TASK BRIEF → Exclude the pictures and reproduce the remaining data exactly as written.

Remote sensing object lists
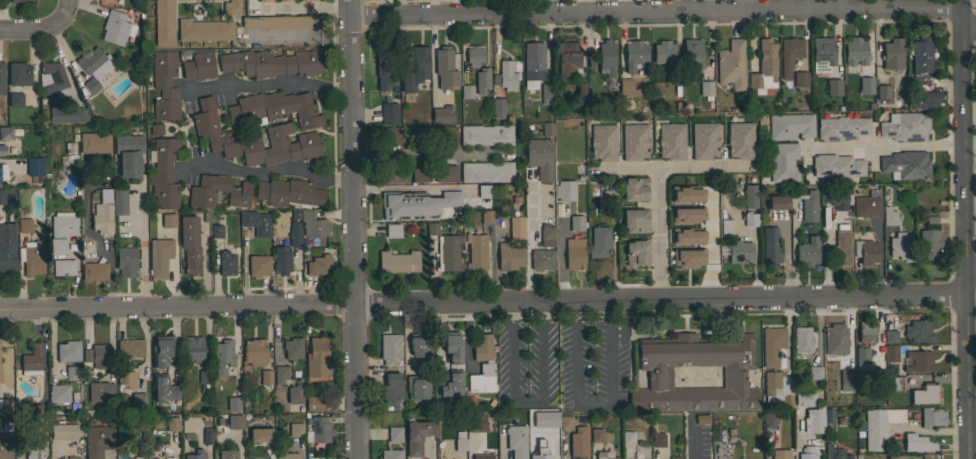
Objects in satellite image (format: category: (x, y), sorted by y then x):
building: (17, 0)
building: (202, 0)
building: (284, 0)
building: (307, 0)
building: (3, 1)
building: (263, 1)
road: (675, 5)
building: (231, 7)
road: (655, 10)
building: (281, 22)
building: (163, 23)
road: (968, 27)
building: (116, 28)
road: (41, 29)
building: (206, 31)
road: (302, 38)
building: (792, 47)
building: (855, 51)
building: (663, 52)
building: (822, 53)
building: (892, 54)
building: (474, 55)
building: (634, 55)
building: (692, 55)
building: (920, 55)
building: (606, 58)
building: (568, 59)
building: (533, 61)
building: (270, 63)
building: (731, 65)
building: (199, 66)
building: (764, 66)
building: (94, 67)
building: (445, 68)
building: (416, 69)
building: (508, 73)
building: (19, 74)
building: (383, 75)
building: (2, 78)
building: (800, 78)
building: (53, 79)
building: (482, 79)
building: (912, 83)
building: (164, 84)
road: (271, 84)
building: (752, 85)
building: (865, 85)
building: (834, 87)
building: (628, 88)
building: (706, 88)
building: (466, 91)
building: (570, 92)
building: (882, 92)
building: (546, 94)
building: (580, 95)
building: (15, 99)
building: (923, 100)
building: (498, 105)
building: (279, 108)
building: (389, 113)
building: (67, 114)
building: (443, 114)
building: (790, 126)
building: (905, 127)
building: (842, 128)
building: (156, 129)
building: (548, 129)
building: (418, 132)
building: (5, 133)
building: (446, 133)
building: (392, 135)
building: (485, 135)
building: (740, 140)
building: (255, 141)
building: (671, 141)
building: (704, 141)
building: (603, 142)
building: (634, 142)
building: (95, 143)
road: (884, 145)
road: (969, 148)
building: (2, 150)
building: (129, 154)
building: (68, 155)
road: (430, 155)
building: (540, 157)
building: (782, 162)
building: (906, 164)
road: (677, 165)
building: (836, 165)
building: (35, 168)
building: (3, 171)
building: (486, 172)
building: (163, 173)
road: (270, 173)
building: (445, 173)
building: (392, 174)
building: (419, 174)
building: (635, 189)
building: (565, 190)
building: (235, 191)
building: (484, 191)
building: (288, 193)
building: (885, 193)
building: (750, 196)
building: (2, 197)
building: (608, 197)
building: (836, 197)
building: (119, 201)
building: (777, 202)
building: (416, 203)
building: (867, 205)
building: (809, 206)
building: (683, 208)
building: (102, 213)
building: (486, 216)
building: (889, 216)
building: (750, 219)
building: (168, 220)
building: (930, 220)
building: (635, 221)
building: (576, 222)
building: (256, 223)
building: (311, 223)
building: (24, 226)
building: (726, 226)
building: (432, 228)
building: (516, 228)
road: (352, 229)
road: (963, 229)
building: (62, 230)
building: (216, 231)
building: (392, 231)
road: (657, 231)
building: (294, 234)
road: (528, 234)
building: (546, 235)
building: (682, 238)
building: (229, 240)
building: (599, 242)
road: (711, 242)
building: (929, 243)
building: (189, 244)
building: (770, 246)
building: (901, 246)
road: (142, 247)
building: (7, 248)
building: (841, 248)
building: (740, 251)
building: (865, 251)
building: (476, 252)
building: (808, 252)
building: (448, 253)
building: (574, 253)
building: (636, 253)
building: (32, 256)
building: (508, 257)
building: (159, 258)
building: (281, 259)
building: (542, 259)
building: (682, 260)
building: (126, 261)
building: (398, 262)
road: (558, 262)
building: (225, 263)
building: (318, 265)
building: (258, 266)
building: (63, 267)
building: (94, 271)
road: (970, 271)
road: (482, 298)
building: (918, 331)
building: (866, 332)
road: (468, 333)
building: (890, 336)
road: (173, 337)
building: (835, 339)
building: (802, 340)
road: (146, 341)
building: (773, 346)
building: (130, 347)
building: (453, 347)
building: (193, 348)
building: (293, 348)
building: (389, 348)
building: (68, 351)
building: (160, 351)
building: (254, 352)
building: (860, 353)
building: (890, 353)
building: (96, 355)
building: (223, 356)
building: (317, 357)
building: (32, 361)
building: (920, 361)
building: (482, 365)
building: (418, 367)
building: (654, 367)
building: (814, 372)
building: (73, 373)
building: (280, 374)
building: (204, 376)
building: (0, 377)
building: (265, 377)
building: (126, 379)
building: (846, 380)
building: (897, 383)
building: (451, 384)
building: (778, 388)
building: (163, 389)
building: (391, 390)
building: (100, 391)
building: (59, 393)
building: (295, 394)
building: (925, 394)
road: (971, 394)
building: (804, 399)
building: (138, 400)
building: (314, 403)
building: (233, 404)
building: (6, 405)
road: (525, 406)
road: (594, 406)
building: (21, 407)
building: (770, 417)
building: (931, 417)
building: (702, 419)
building: (814, 420)
building: (476, 421)
building: (545, 421)
building: (234, 422)
building: (565, 422)
building: (172, 424)
building: (137, 426)
building: (879, 426)
building: (296, 430)
building: (319, 430)
building: (64, 431)
building: (142, 434)
building: (394, 434)
building: (261, 435)
building: (599, 435)
building: (207, 436)
road: (796, 436)
building: (416, 437)
building: (628, 437)
building: (562, 438)
building: (98, 440)
building: (658, 440)
building: (516, 441)
building: (579, 441)
road: (499, 443)
building: (917, 443)
building: (460, 444)
building: (5, 445)
building: (32, 445)
road: (694, 447)
building: (540, 451)
building: (808, 452)
building: (143, 454)
building: (196, 454)
building: (228, 454)
building: (391, 454)
building: (780, 454)
building: (837, 454)
building: (604, 455)
road: (241, 456)
building: (287, 456)
building: (482, 456)
building: (894, 456)
building: (70, 457)
building: (169, 458)
building: (674, 458)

REPLY →
Objects in satellite image (format: category: (x, y), sorted by y then x):
building: (17, 0)
building: (202, 0)
building: (284, 0)
building: (307, 0)
building: (3, 1)
building: (263, 1)
road: (675, 5)
building: (231, 7)
road: (655, 10)
building: (281, 22)
building: (163, 23)
road: (968, 27)
building: (116, 28)
road: (41, 29)
building: (206, 31)
road: (302, 38)
building: (792, 47)
building: (855, 51)
building: (663, 52)
building: (822, 53)
building: (892, 54)
building: (474, 55)
building: (634, 55)
building: (692, 55)
building: (920, 55)
building: (606, 58)
building: (568, 59)
building: (533, 61)
building: (270, 63)
building: (731, 65)
building: (199, 66)
building: (764, 66)
building: (94, 67)
building: (445, 68)
building: (416, 69)
building: (508, 73)
building: (19, 74)
building: (383, 75)
building: (2, 78)
building: (800, 78)
building: (53, 79)
building: (482, 79)
building: (912, 83)
building: (164, 84)
road: (271, 84)
building: (752, 85)
building: (865, 85)
building: (834, 87)
building: (628, 88)
building: (706, 88)
building: (466, 91)
building: (570, 92)
building: (882, 92)
building: (546, 94)
building: (580, 95)
building: (15, 99)
building: (923, 100)
building: (498, 105)
building: (279, 108)
building: (389, 113)
building: (67, 114)
building: (443, 114)
building: (790, 126)
building: (905, 127)
building: (842, 128)
building: (156, 129)
building: (548, 129)
building: (418, 132)
building: (5, 133)
building: (446, 133)
building: (392, 135)
building: (485, 135)
building: (740, 140)
building: (255, 141)
building: (671, 141)
building: (704, 141)
building: (603, 142)
building: (634, 142)
building: (95, 143)
road: (884, 145)
road: (969, 148)
building: (2, 150)
building: (129, 154)
building: (68, 155)
road: (430, 155)
building: (540, 157)
building: (782, 162)
building: (906, 164)
road: (677, 165)
building: (836, 165)
building: (35, 168)
building: (3, 171)
building: (486, 172)
building: (163, 173)
road: (270, 173)
building: (445, 173)
building: (392, 174)
building: (419, 174)
building: (635, 189)
building: (565, 190)
building: (235, 191)
building: (484, 191)
building: (288, 193)
building: (885, 193)
building: (750, 196)
building: (2, 197)
building: (608, 197)
building: (836, 197)
building: (119, 201)
building: (777, 202)
building: (416, 203)
building: (867, 205)
building: (809, 206)
building: (683, 208)
building: (102, 213)
building: (486, 216)
building: (889, 216)
building: (750, 219)
building: (168, 220)
building: (930, 220)
building: (635, 221)
building: (576, 222)
building: (256, 223)
building: (311, 223)
building: (24, 226)
building: (726, 226)
building: (432, 228)
building: (516, 228)
road: (352, 229)
road: (963, 229)
building: (62, 230)
building: (216, 231)
building: (392, 231)
road: (657, 231)
building: (294, 234)
road: (528, 234)
building: (546, 235)
building: (682, 238)
building: (229, 240)
building: (599, 242)
road: (711, 242)
building: (929, 243)
building: (189, 244)
building: (770, 246)
building: (901, 246)
road: (142, 247)
building: (7, 248)
building: (841, 248)
building: (740, 251)
building: (865, 251)
building: (476, 252)
building: (808, 252)
building: (448, 253)
building: (574, 253)
building: (636, 253)
building: (32, 256)
building: (508, 257)
building: (159, 258)
building: (281, 259)
building: (542, 259)
building: (682, 260)
building: (126, 261)
building: (398, 262)
road: (558, 262)
building: (225, 263)
building: (318, 265)
building: (258, 266)
building: (63, 267)
building: (94, 271)
road: (970, 271)
road: (482, 298)
building: (918, 331)
building: (866, 332)
road: (468, 333)
building: (890, 336)
road: (173, 337)
building: (835, 339)
building: (802, 340)
road: (146, 341)
building: (773, 346)
building: (130, 347)
building: (453, 347)
building: (193, 348)
building: (293, 348)
building: (389, 348)
building: (68, 351)
building: (160, 351)
building: (254, 352)
building: (860, 353)
building: (890, 353)
building: (96, 355)
building: (223, 356)
building: (317, 357)
building: (32, 361)
building: (920, 361)
building: (482, 365)
building: (418, 367)
building: (654, 367)
building: (814, 372)
building: (73, 373)
building: (280, 374)
building: (204, 376)
building: (0, 377)
building: (265, 377)
building: (126, 379)
building: (846, 380)
building: (897, 383)
building: (451, 384)
building: (778, 388)
building: (163, 389)
building: (391, 390)
building: (100, 391)
building: (59, 393)
building: (295, 394)
building: (925, 394)
road: (971, 394)
building: (804, 399)
building: (138, 400)
building: (314, 403)
building: (233, 404)
building: (6, 405)
road: (525, 406)
road: (594, 406)
building: (21, 407)
building: (770, 417)
building: (931, 417)
building: (702, 419)
building: (814, 420)
building: (476, 421)
building: (545, 421)
building: (234, 422)
building: (565, 422)
building: (172, 424)
building: (137, 426)
building: (879, 426)
building: (296, 430)
building: (319, 430)
building: (64, 431)
building: (142, 434)
building: (394, 434)
building: (261, 435)
building: (599, 435)
building: (207, 436)
road: (796, 436)
building: (416, 437)
building: (628, 437)
building: (562, 438)
building: (98, 440)
building: (658, 440)
building: (516, 441)
building: (579, 441)
road: (499, 443)
building: (917, 443)
building: (460, 444)
building: (5, 445)
building: (32, 445)
road: (694, 447)
building: (540, 451)
building: (808, 452)
building: (143, 454)
building: (196, 454)
building: (228, 454)
building: (391, 454)
building: (780, 454)
building: (837, 454)
building: (604, 455)
road: (241, 456)
building: (287, 456)
building: (482, 456)
building: (894, 456)
building: (70, 457)
building: (169, 458)
building: (674, 458)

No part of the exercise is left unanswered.